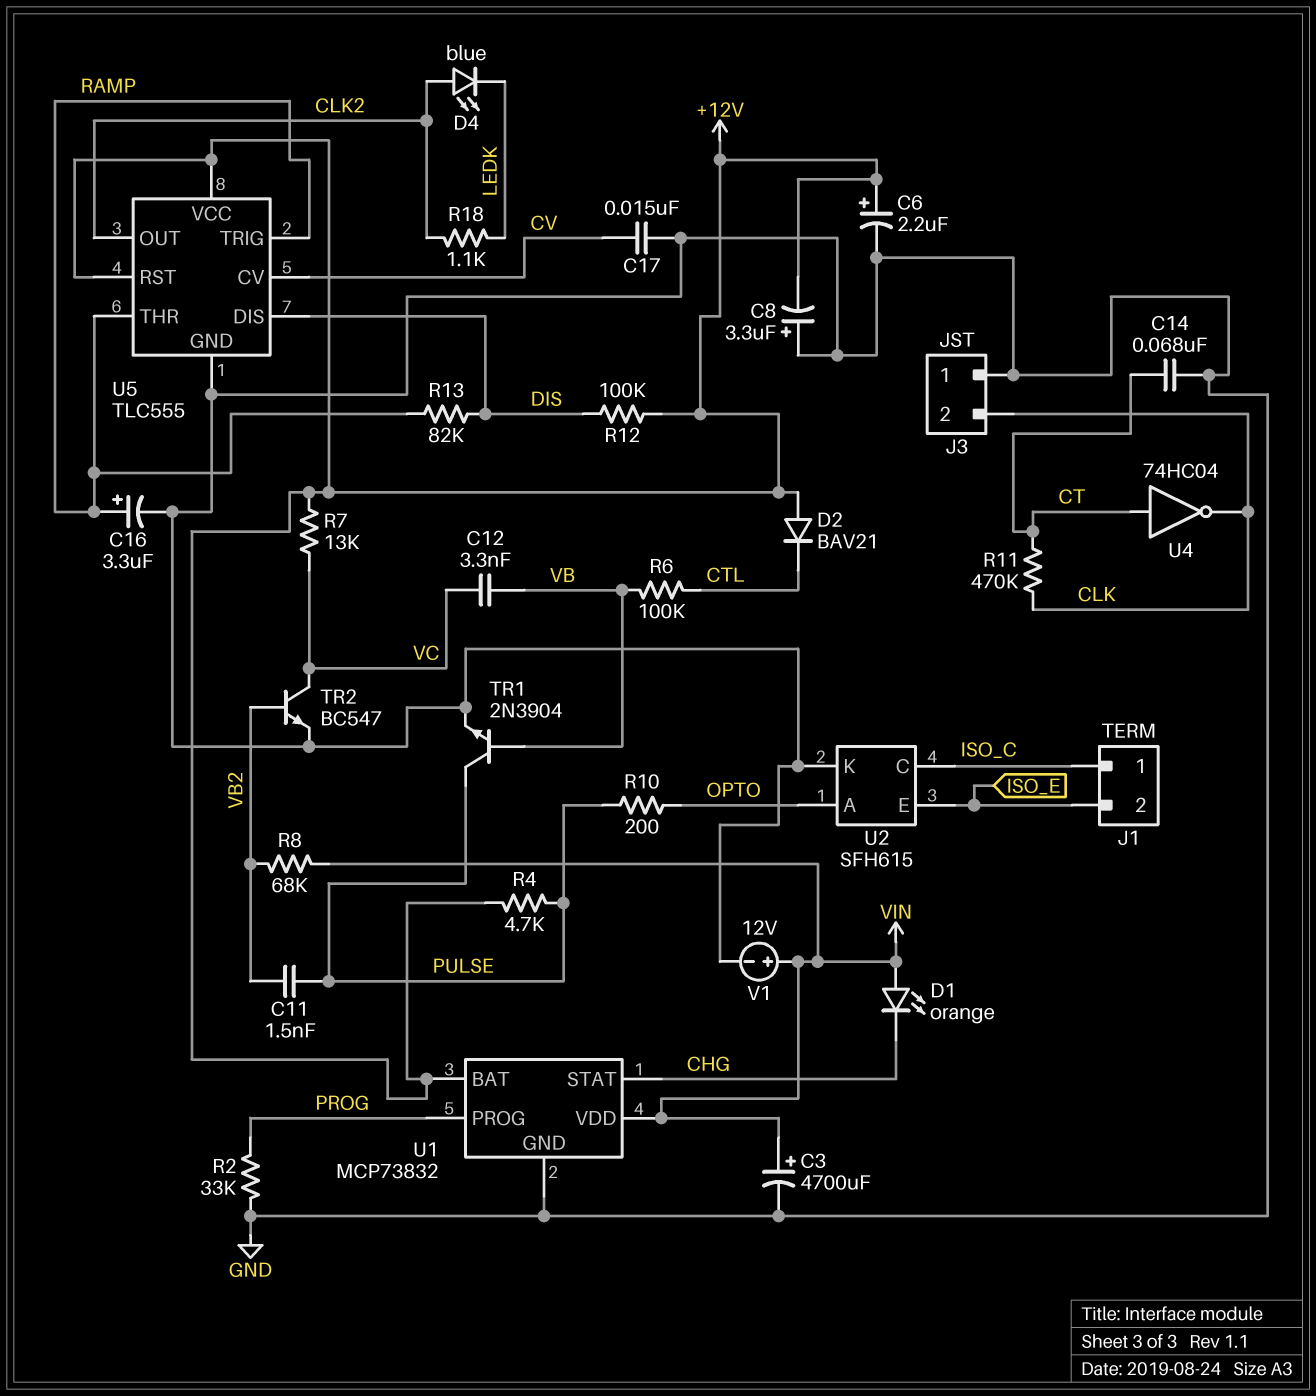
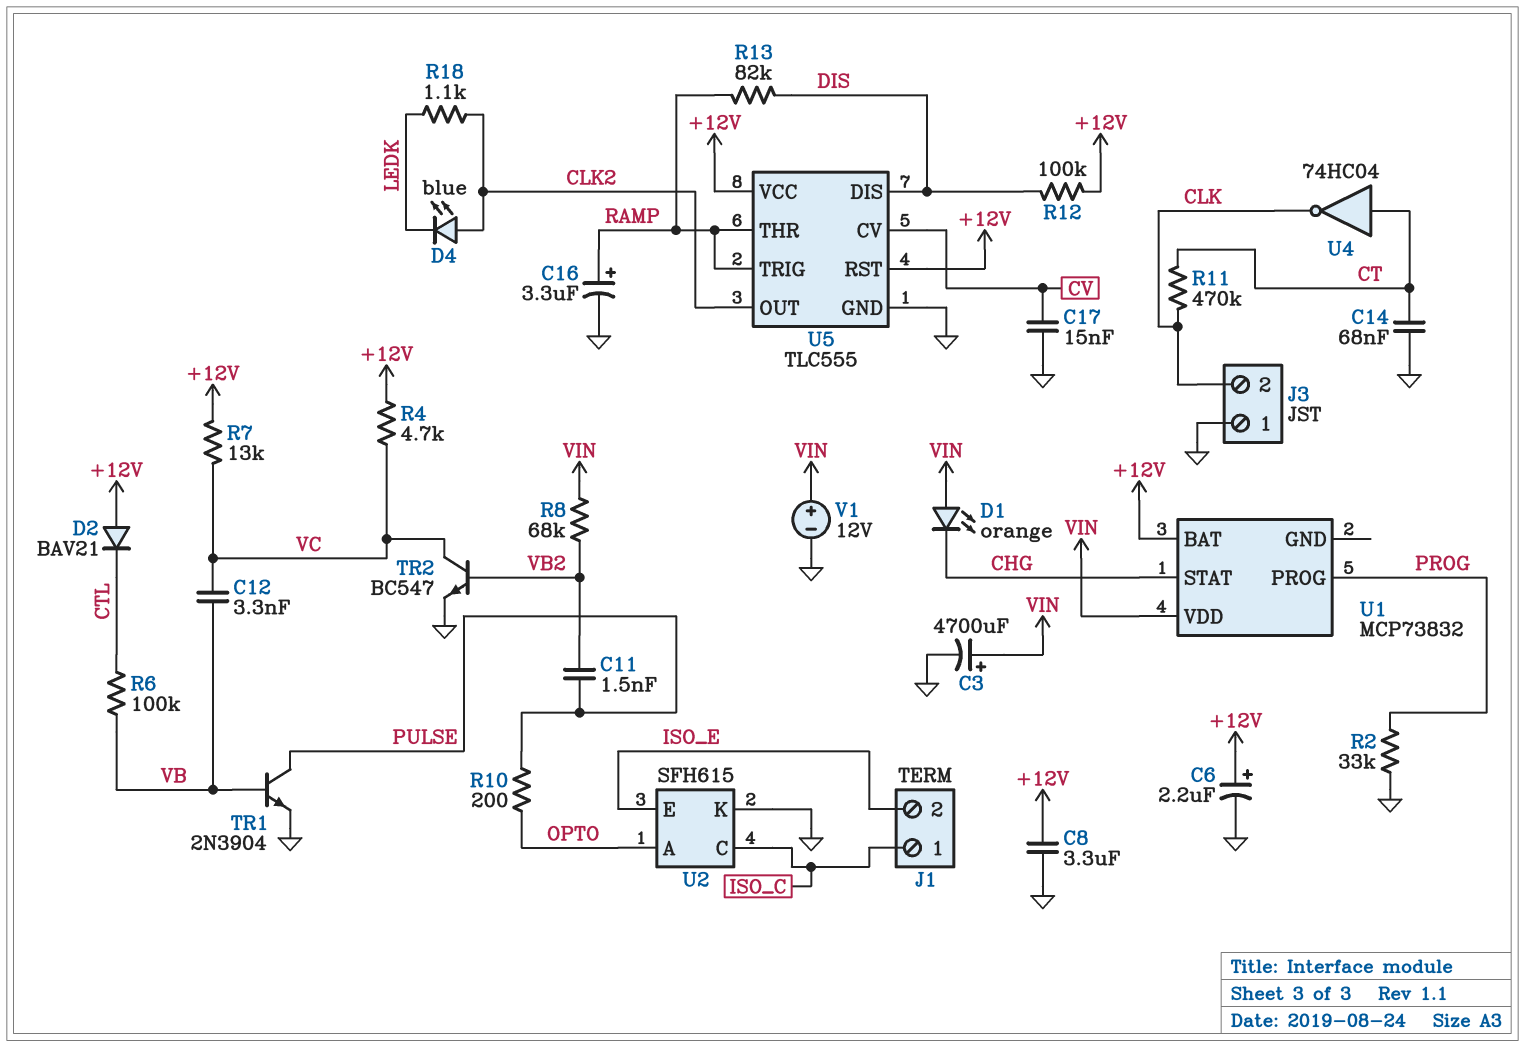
C8: 3.3uF (plus GND, minus +12V) -> 3.3uF (+12V, GND)
R4: 4.7k (+12V, PULSE) -> 4.7k (+12V, VC)
U1 pin GND: GND -> none

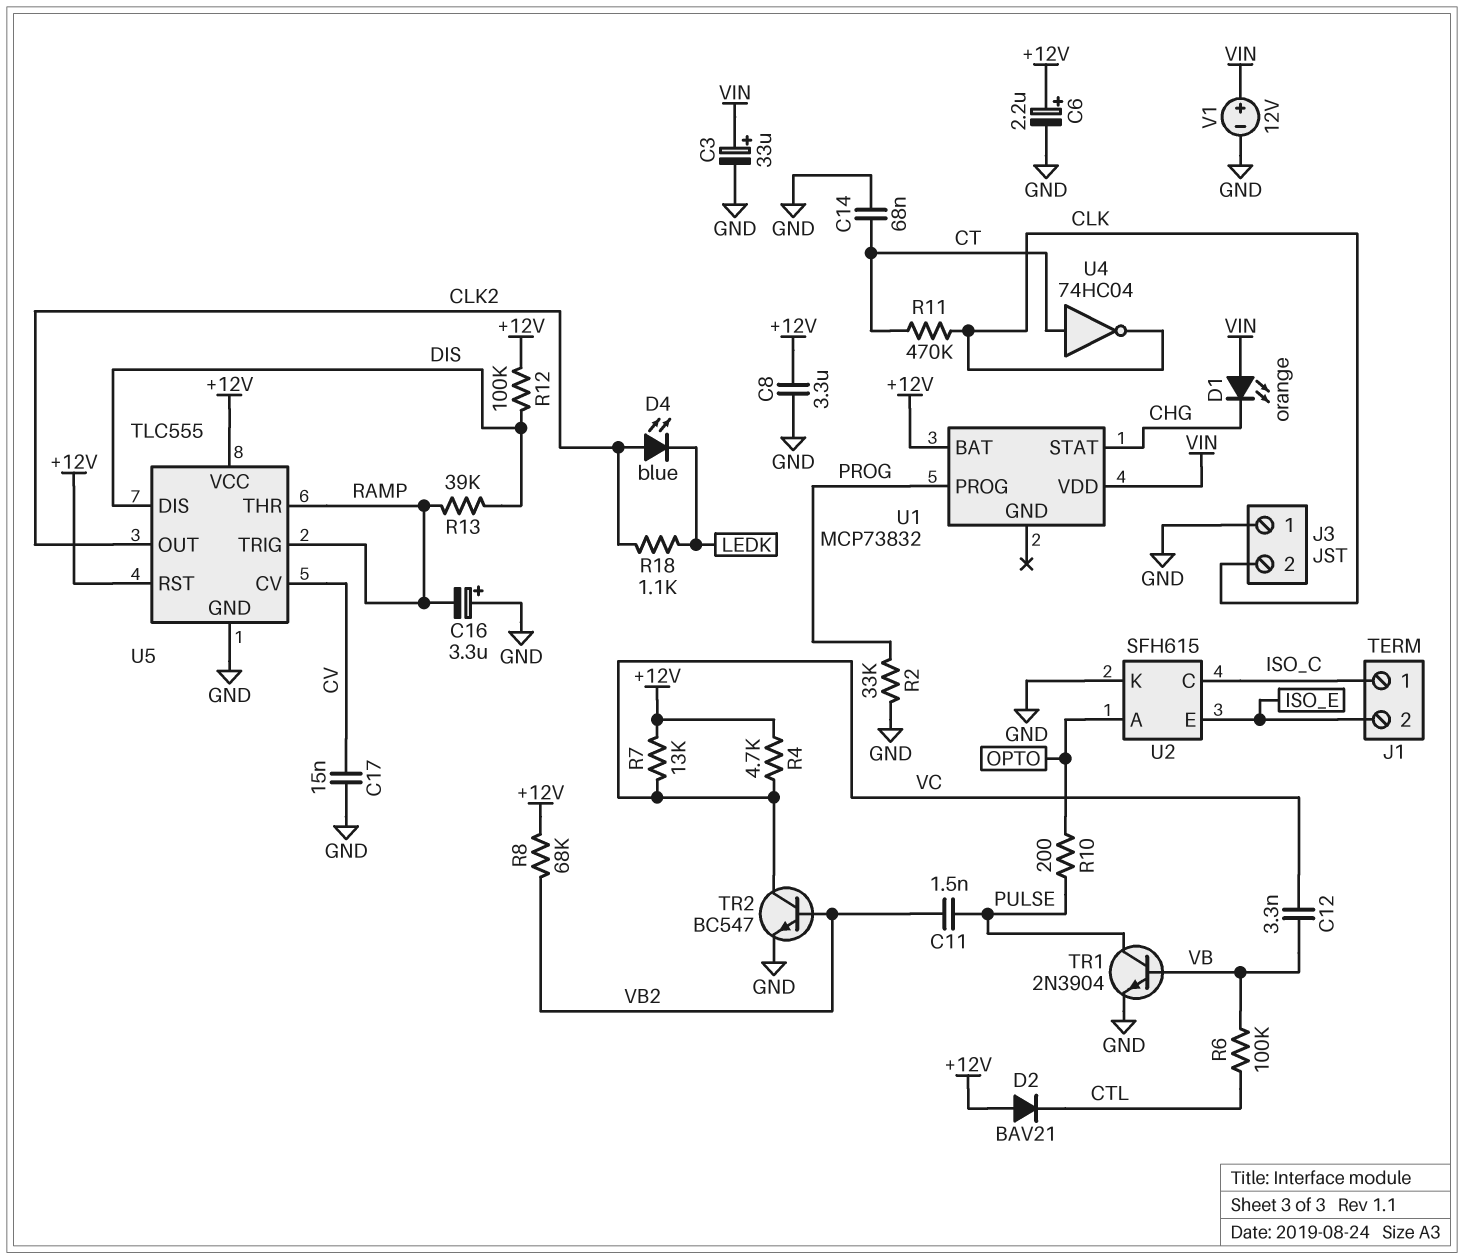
C3: 4700uF (plus VIN, minus GND) -> 33uF (plus VIN, minus GND)
C16: 3.3uF (plus RAMP, minus GND) -> 3.3uF (plus GND, minus RAMP)
R8: 68k (VB2, VIN) -> 68k (+12V, VB2)
R13: 82k (DIS, RAMP) -> 39k (DIS, RAMP)

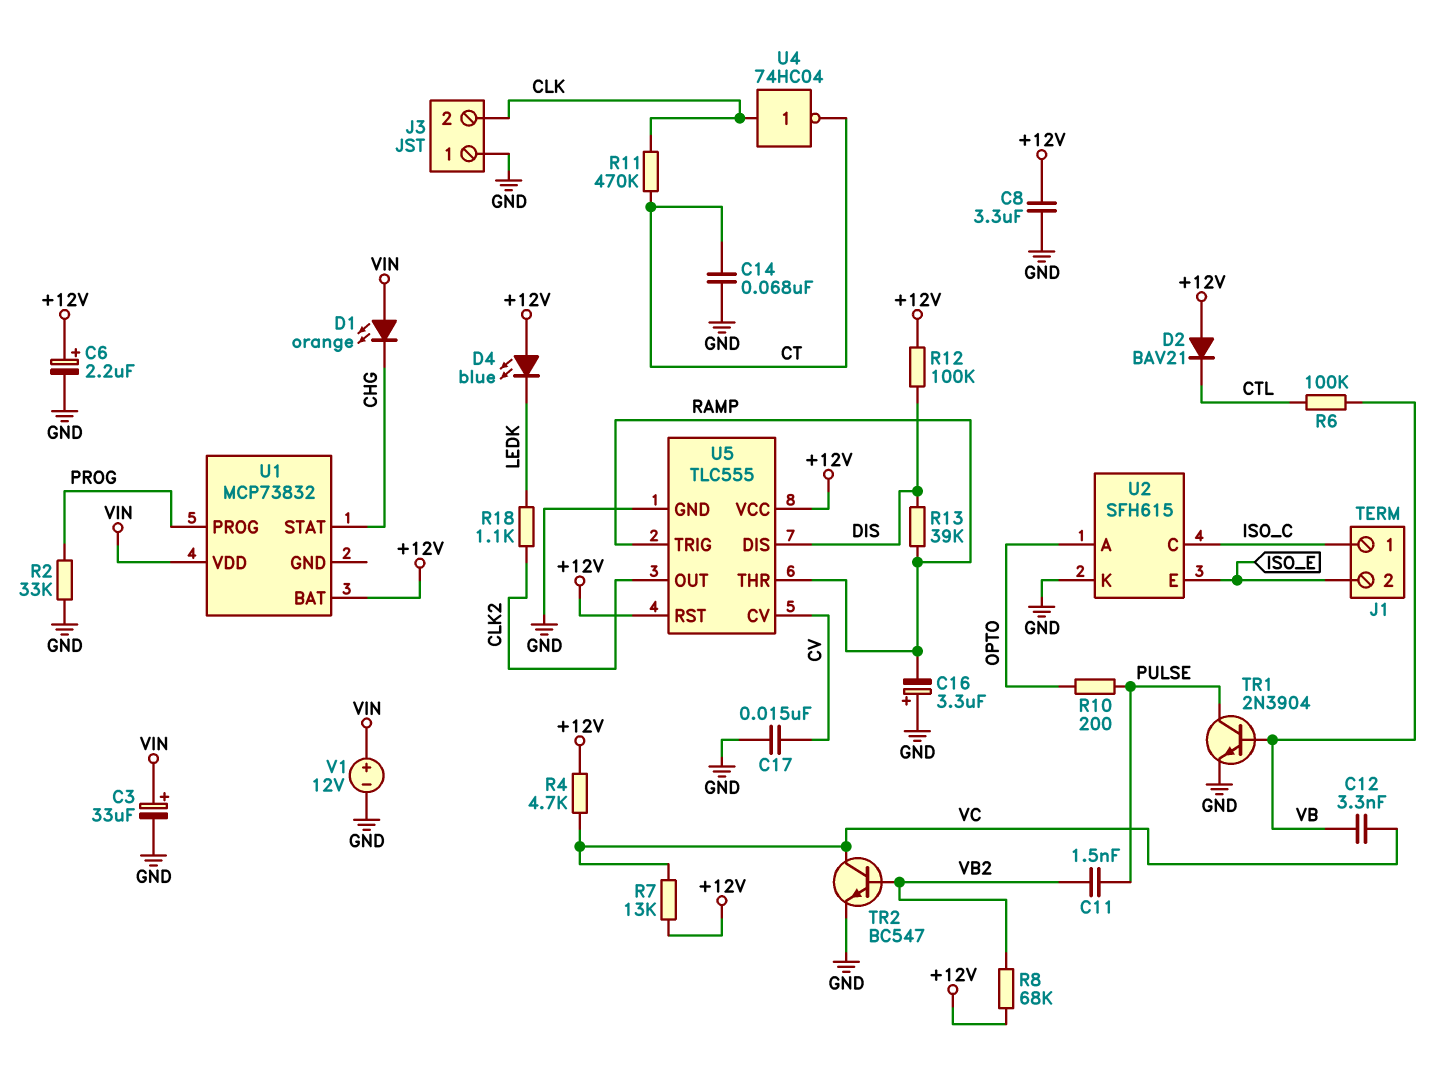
D4: LED blue (A CLK2, K LEDK) -> LED blue (A +12V, K LEDK)
U4: NOT 74HC04 (in CT, out CLK) -> NOT 74HC04 (in CLK, out CT)

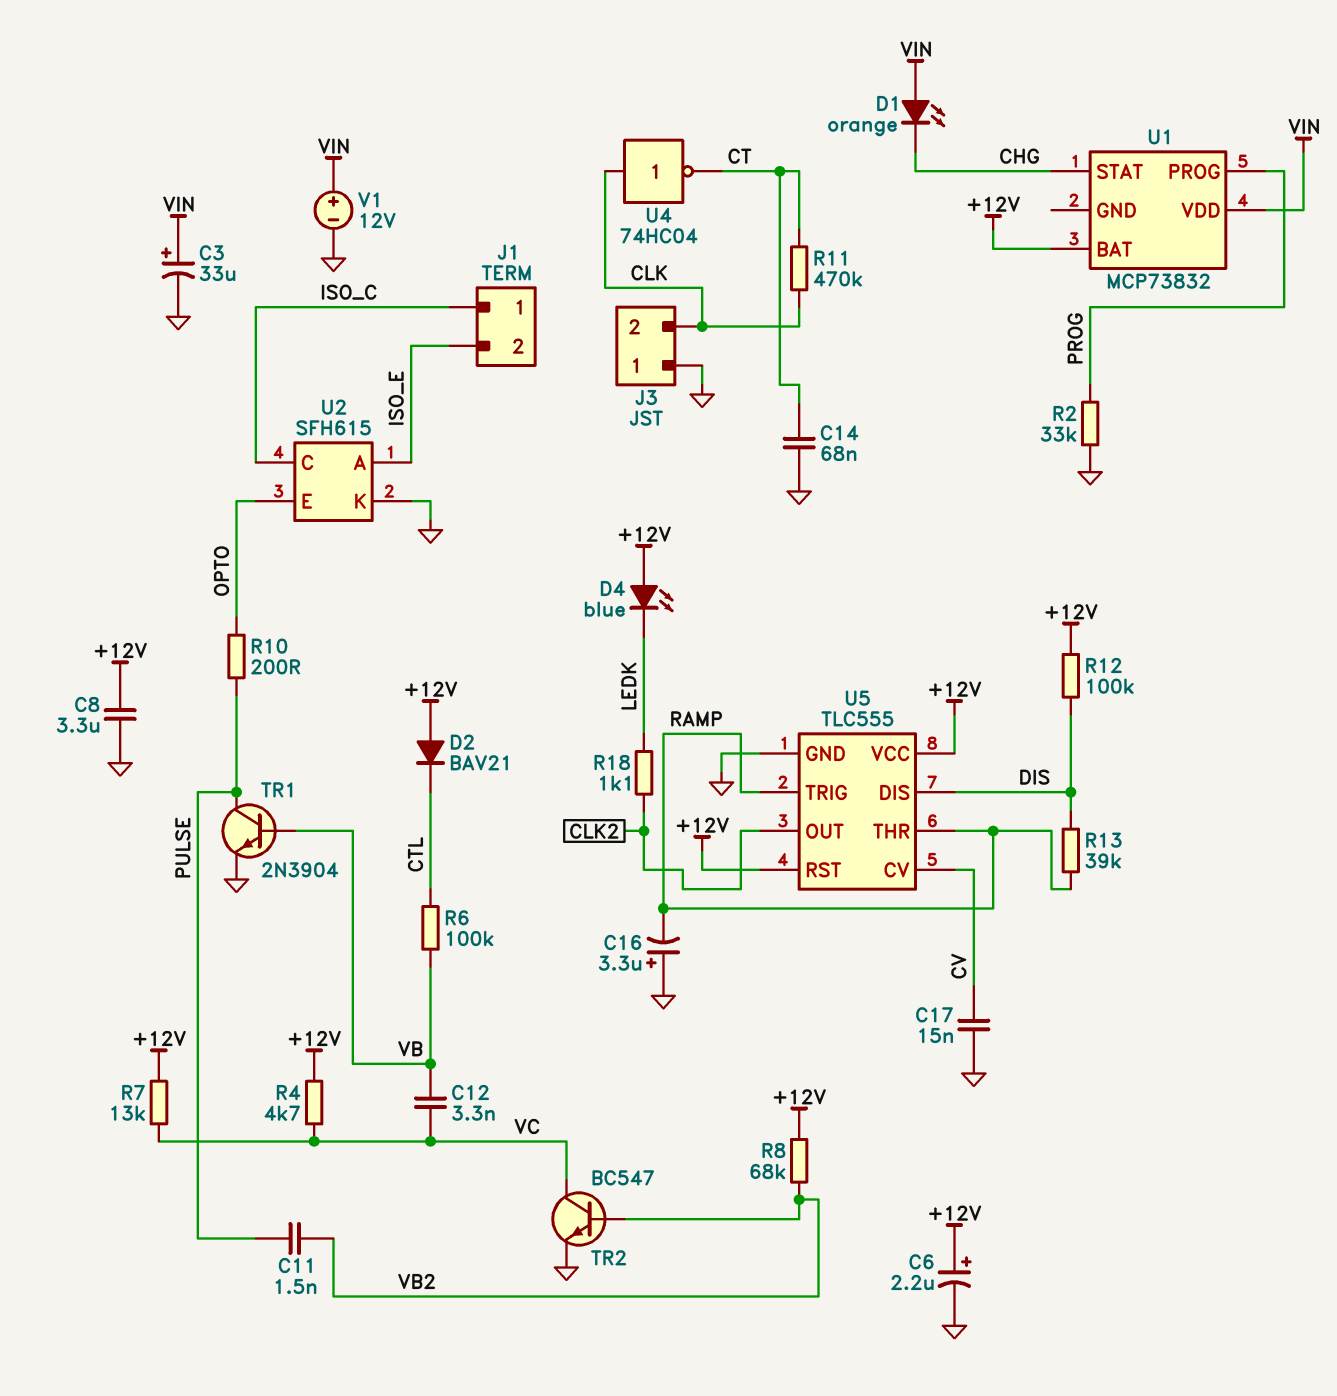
U2 pin A: OPTO -> ISO_E
U2 pin E: ISO_E -> OPTO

### Your task
Whenever a line of the data above includes the word "minus", copy that line.

### Solution to the problem
C8: 3.3uF (plus GND, minus +12V) -> 3.3uF (+12V, GND)
C3: 4700uF (plus VIN, minus GND) -> 33uF (plus VIN, minus GND)
C16: 3.3uF (plus RAMP, minus GND) -> 3.3uF (plus GND, minus RAMP)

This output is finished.